What is needed =
Pull every line containing "left" out of the listing below.
————————
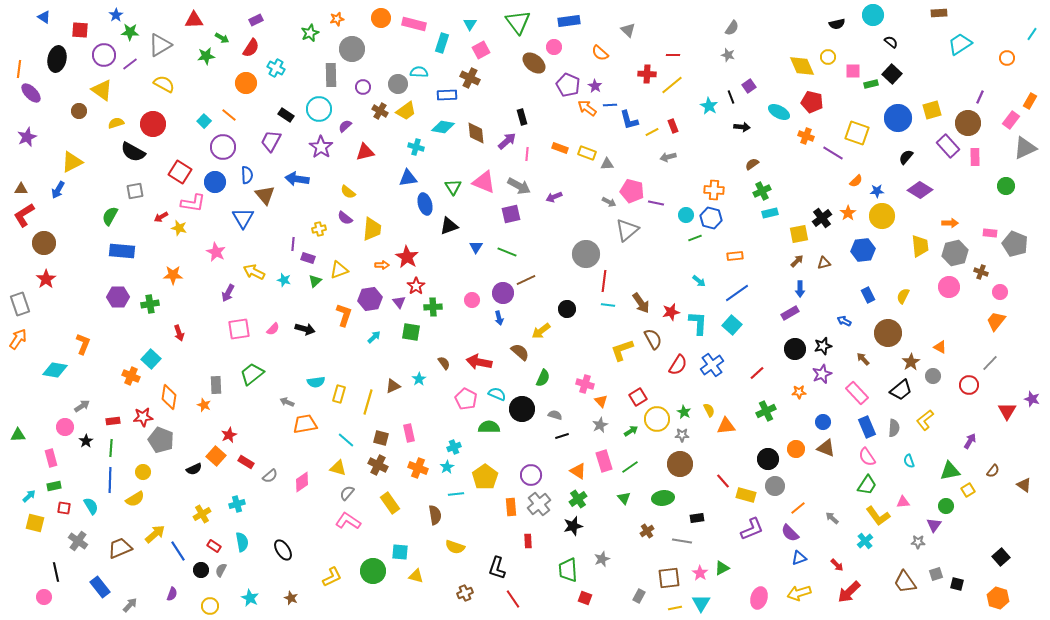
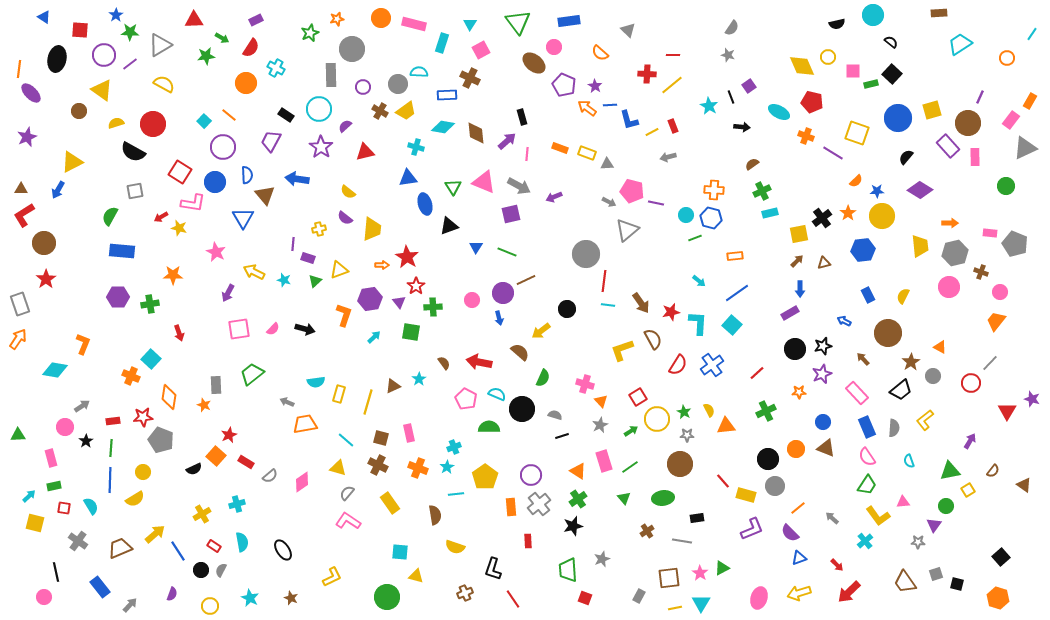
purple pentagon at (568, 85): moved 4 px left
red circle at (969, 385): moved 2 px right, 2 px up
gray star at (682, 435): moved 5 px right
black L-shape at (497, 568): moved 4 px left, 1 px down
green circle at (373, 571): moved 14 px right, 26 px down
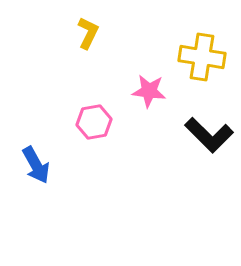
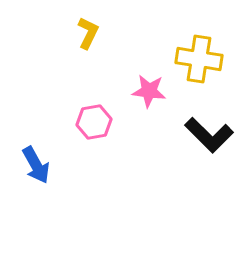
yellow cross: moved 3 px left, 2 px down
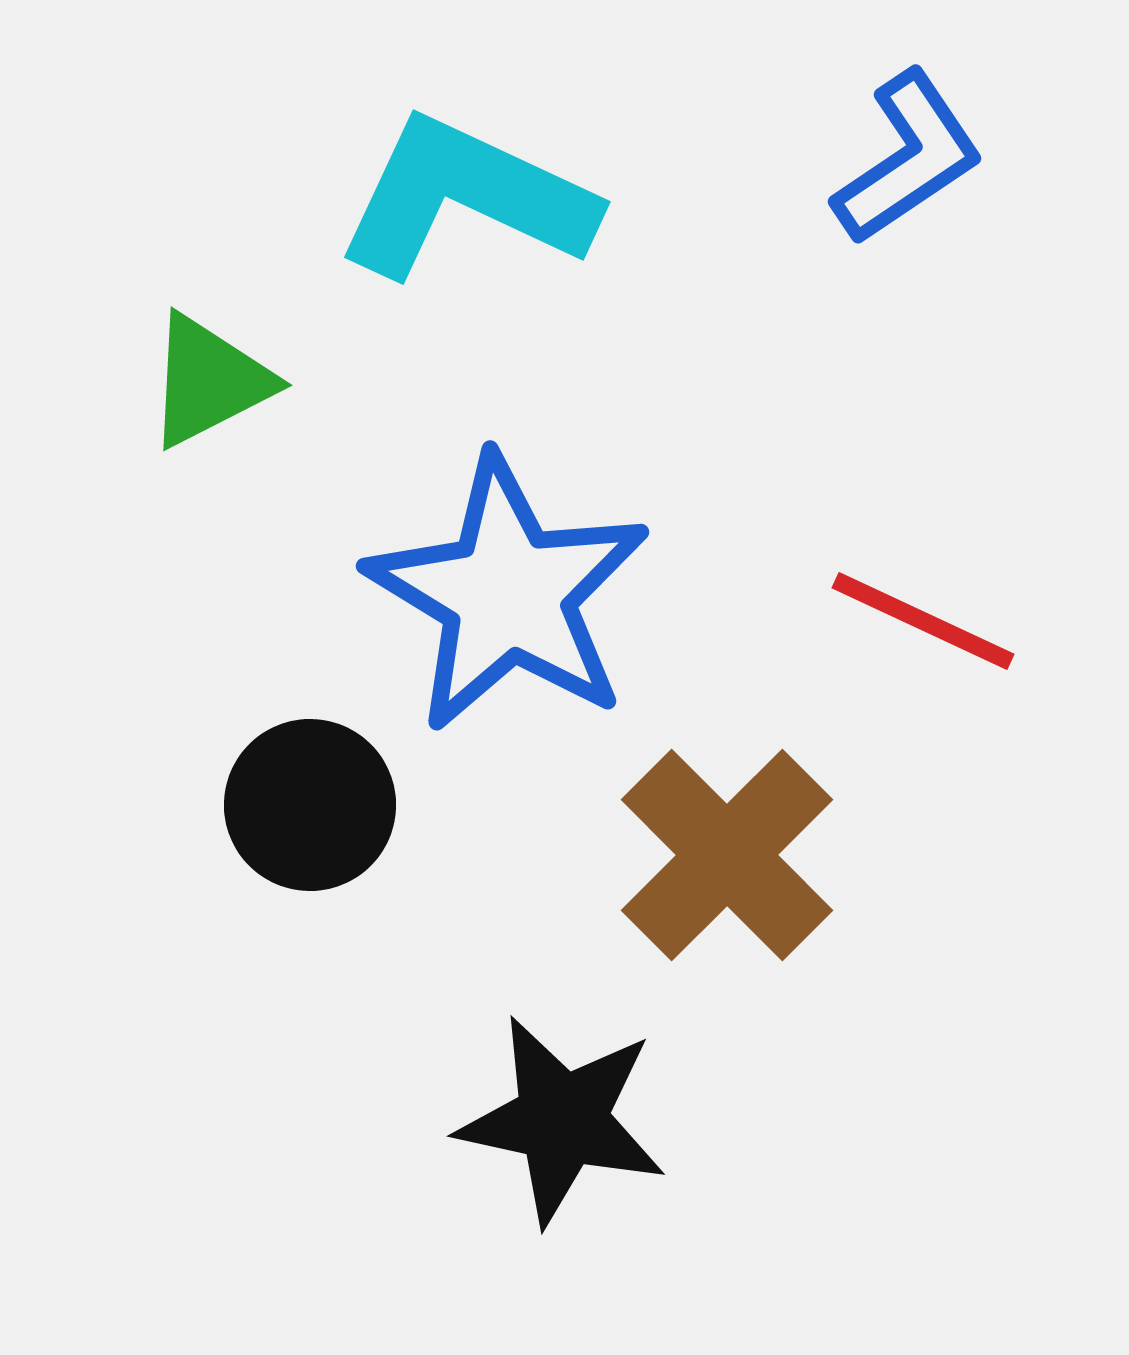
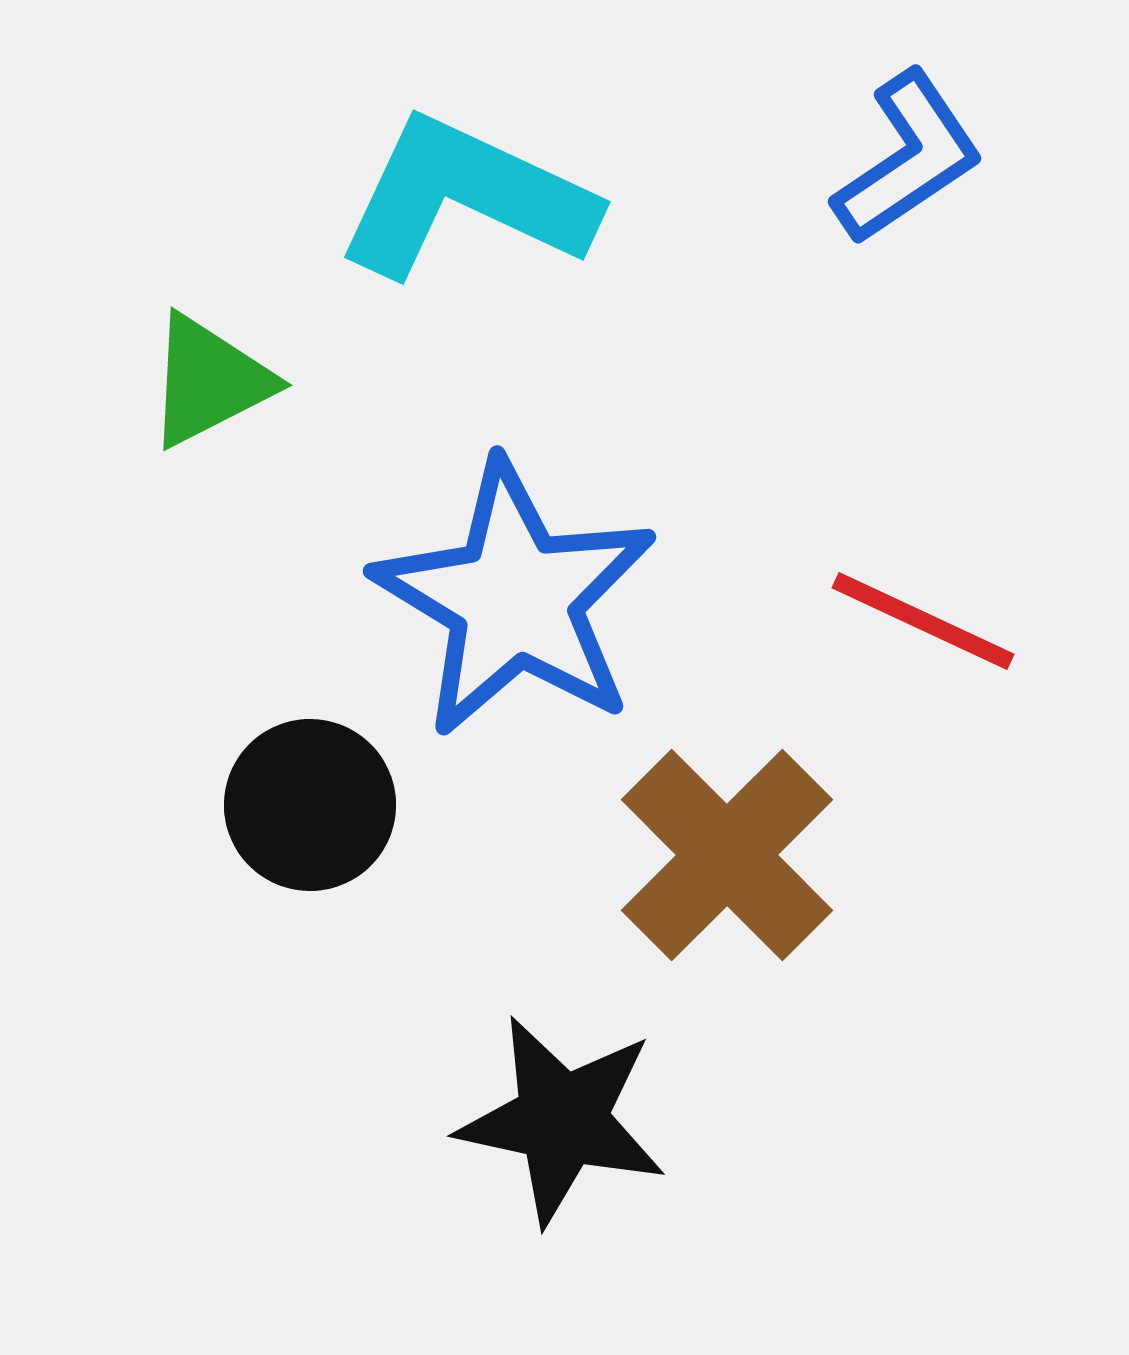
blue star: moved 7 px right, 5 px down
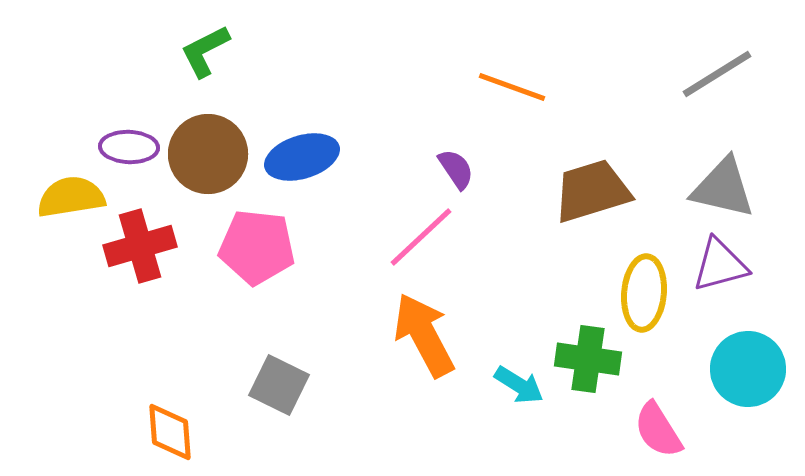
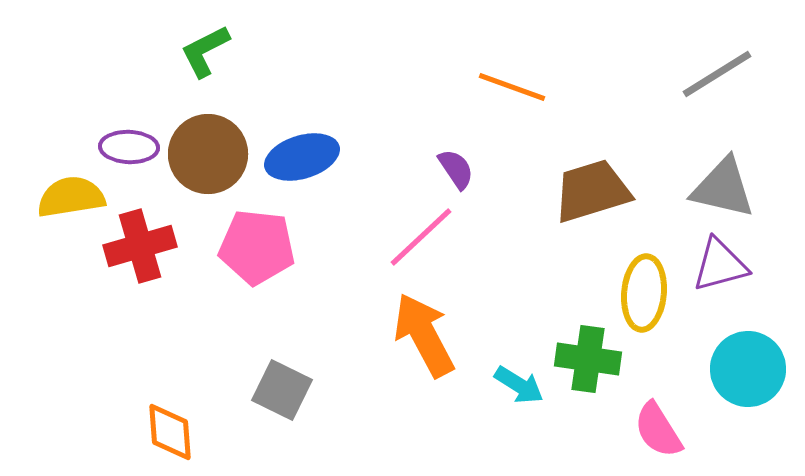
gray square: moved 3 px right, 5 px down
————————
Solution below =
purple pentagon at (568, 85): moved 4 px left
black L-shape at (497, 568): moved 4 px left, 1 px down
yellow cross: moved 3 px left, 2 px down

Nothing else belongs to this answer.